DATA:
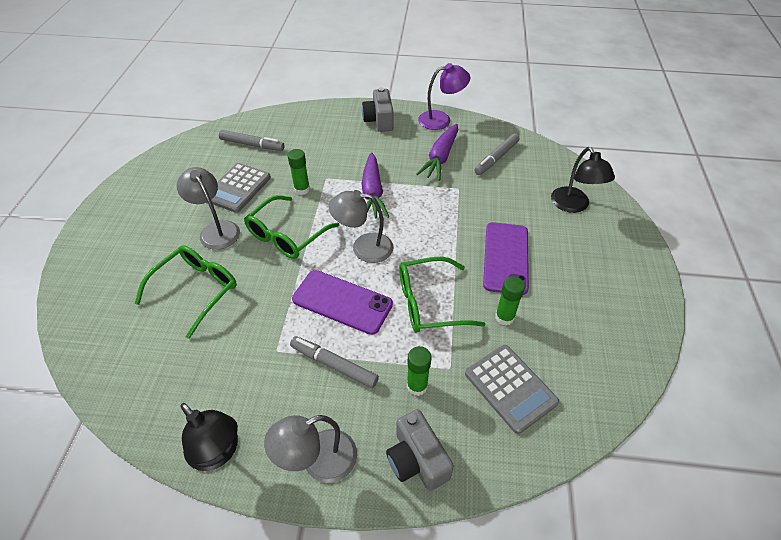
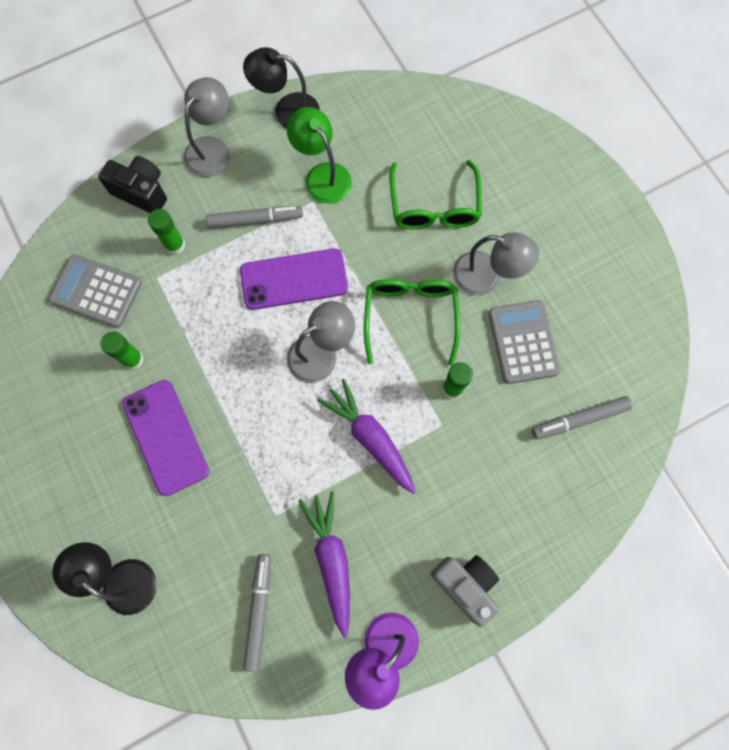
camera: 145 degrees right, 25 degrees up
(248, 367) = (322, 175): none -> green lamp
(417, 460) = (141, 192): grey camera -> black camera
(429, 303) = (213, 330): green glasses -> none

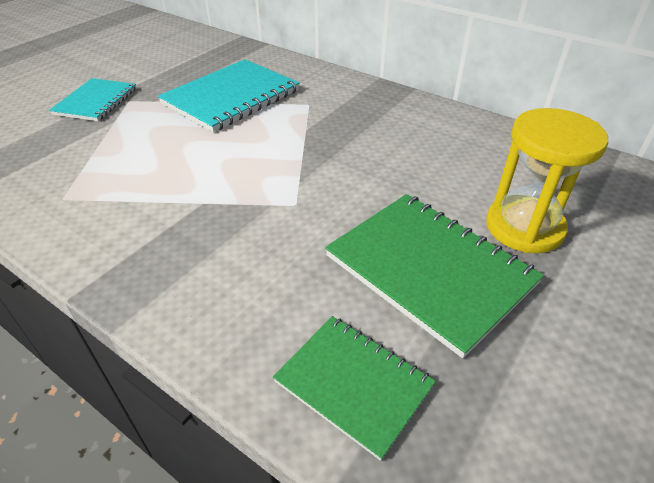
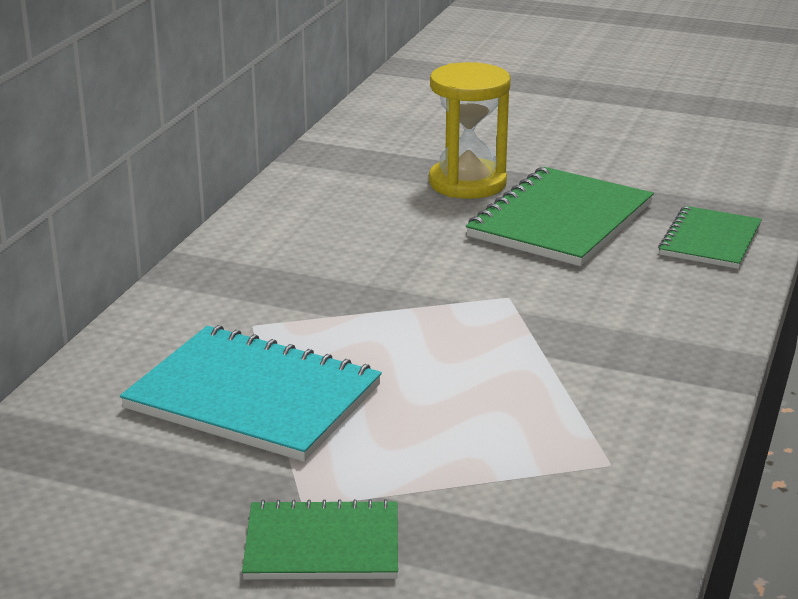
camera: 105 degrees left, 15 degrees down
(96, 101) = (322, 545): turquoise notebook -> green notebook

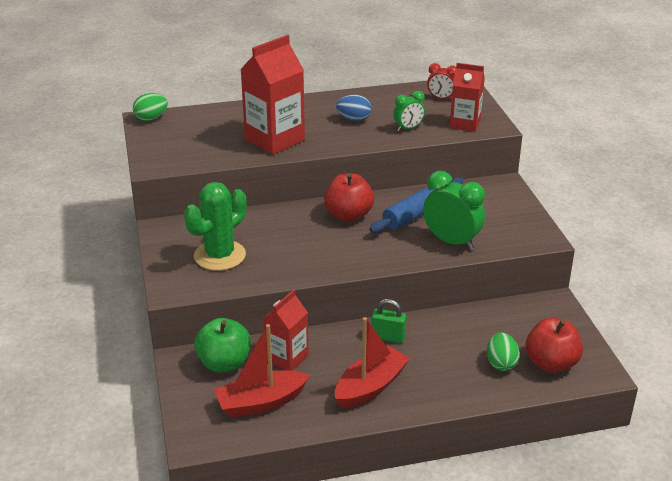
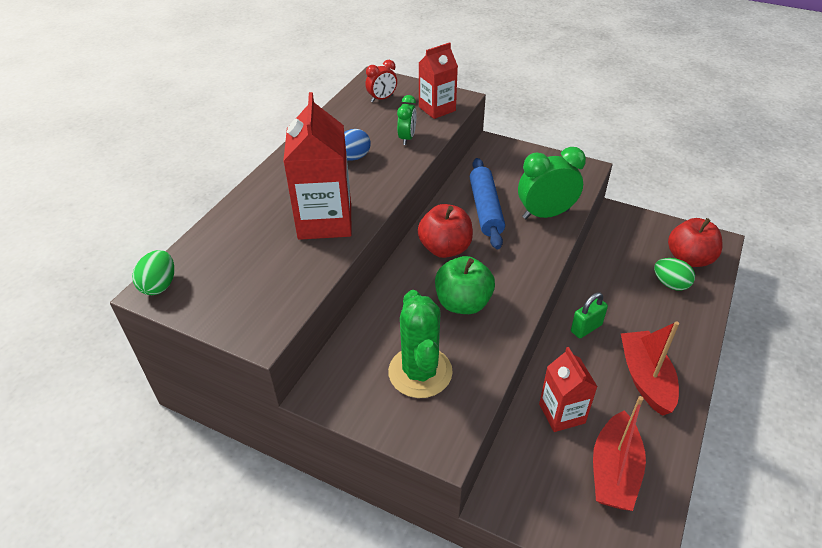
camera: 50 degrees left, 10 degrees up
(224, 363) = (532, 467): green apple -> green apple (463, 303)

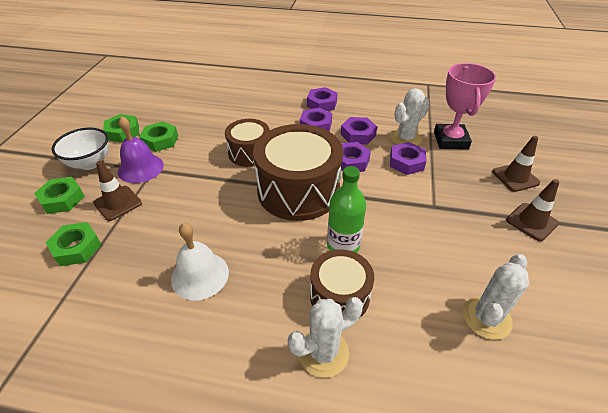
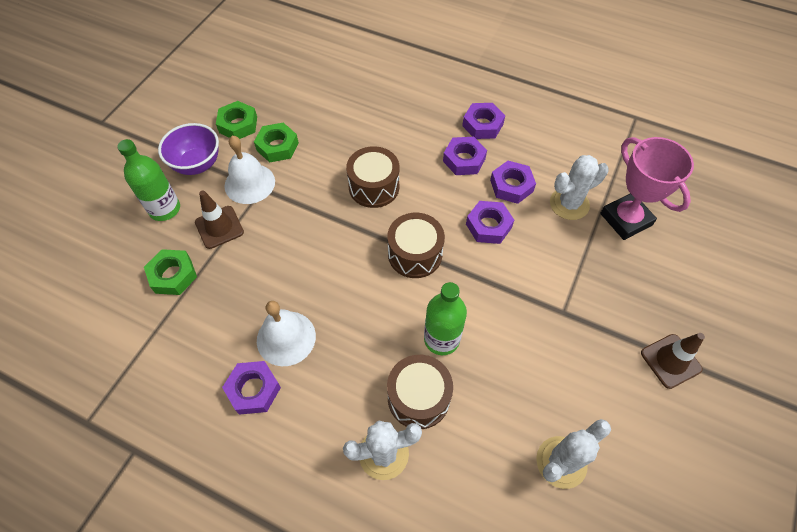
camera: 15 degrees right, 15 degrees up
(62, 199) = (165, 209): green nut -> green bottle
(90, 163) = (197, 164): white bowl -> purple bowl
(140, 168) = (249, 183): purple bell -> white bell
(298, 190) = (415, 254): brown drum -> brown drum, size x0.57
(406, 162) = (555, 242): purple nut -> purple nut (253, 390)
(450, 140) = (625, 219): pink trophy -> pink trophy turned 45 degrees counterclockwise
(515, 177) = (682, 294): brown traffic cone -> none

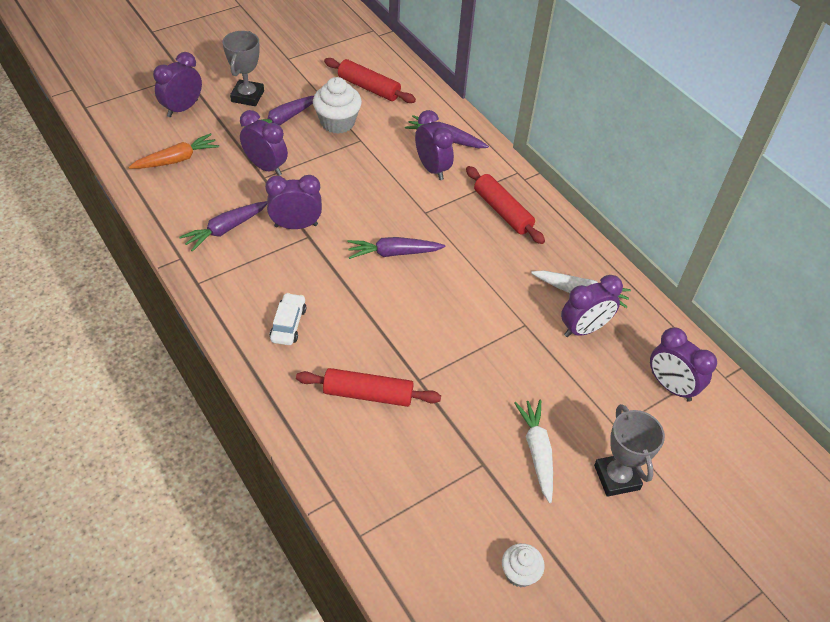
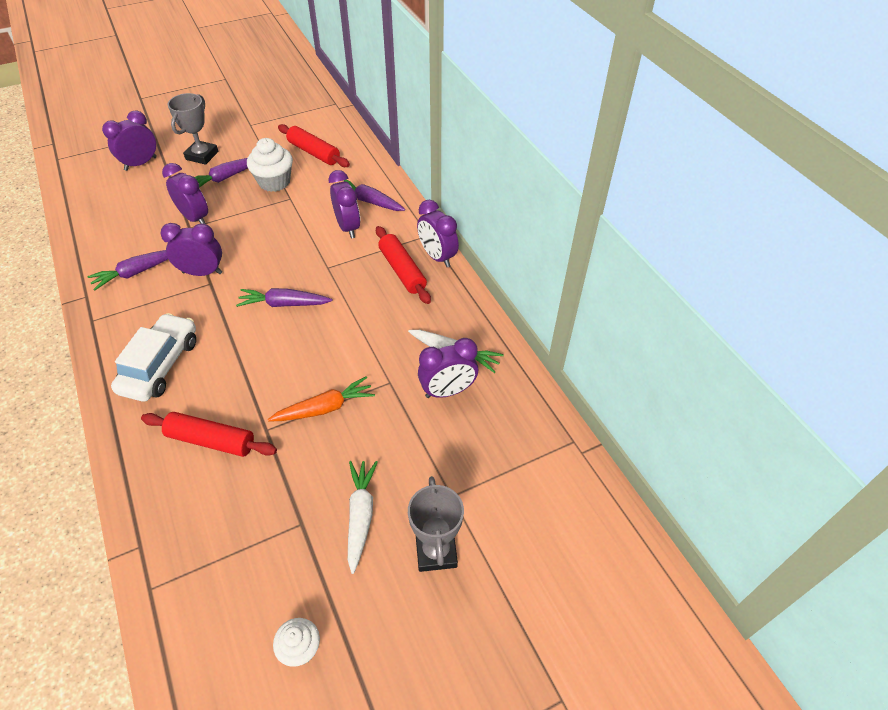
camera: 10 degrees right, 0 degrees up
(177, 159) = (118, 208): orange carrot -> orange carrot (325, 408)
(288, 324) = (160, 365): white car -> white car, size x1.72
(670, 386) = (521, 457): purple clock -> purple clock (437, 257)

EXERCISE:
What is needed is an exact reprint of every entry, pictures excluded.

WRITTEN REPLY:
camera: 145 degrees right, 25 degrees up
(248, 367) = (322, 175): none -> green lamp
(417, 460) = (141, 192): grey camera -> black camera
(429, 303) = (213, 330): green glasses -> none

camera: 105 degrees left, 15 degrees down
(96, 101) = (322, 545): turquoise notebook -> green notebook

camera: 50 degrees left, 10 degrees up
(224, 363) = (532, 467): green apple -> green apple (463, 303)

camera: 15 degrees right, 15 degrees up
(62, 199) = (165, 209): green nut -> green bottle
(90, 163) = (197, 164): white bowl -> purple bowl
(140, 168) = (249, 183): purple bell -> white bell
(298, 190) = (415, 254): brown drum -> brown drum, size x0.57
(406, 162) = (555, 242): purple nut -> purple nut (253, 390)
(450, 140) = (625, 219): pink trophy -> pink trophy turned 45 degrees counterclockwise
(515, 177) = (682, 294): brown traffic cone -> none

camera: 10 degrees right, 0 degrees up
(177, 159) = (118, 208): orange carrot -> orange carrot (325, 408)
(288, 324) = (160, 365): white car -> white car, size x1.72
(670, 386) = (521, 457): purple clock -> purple clock (437, 257)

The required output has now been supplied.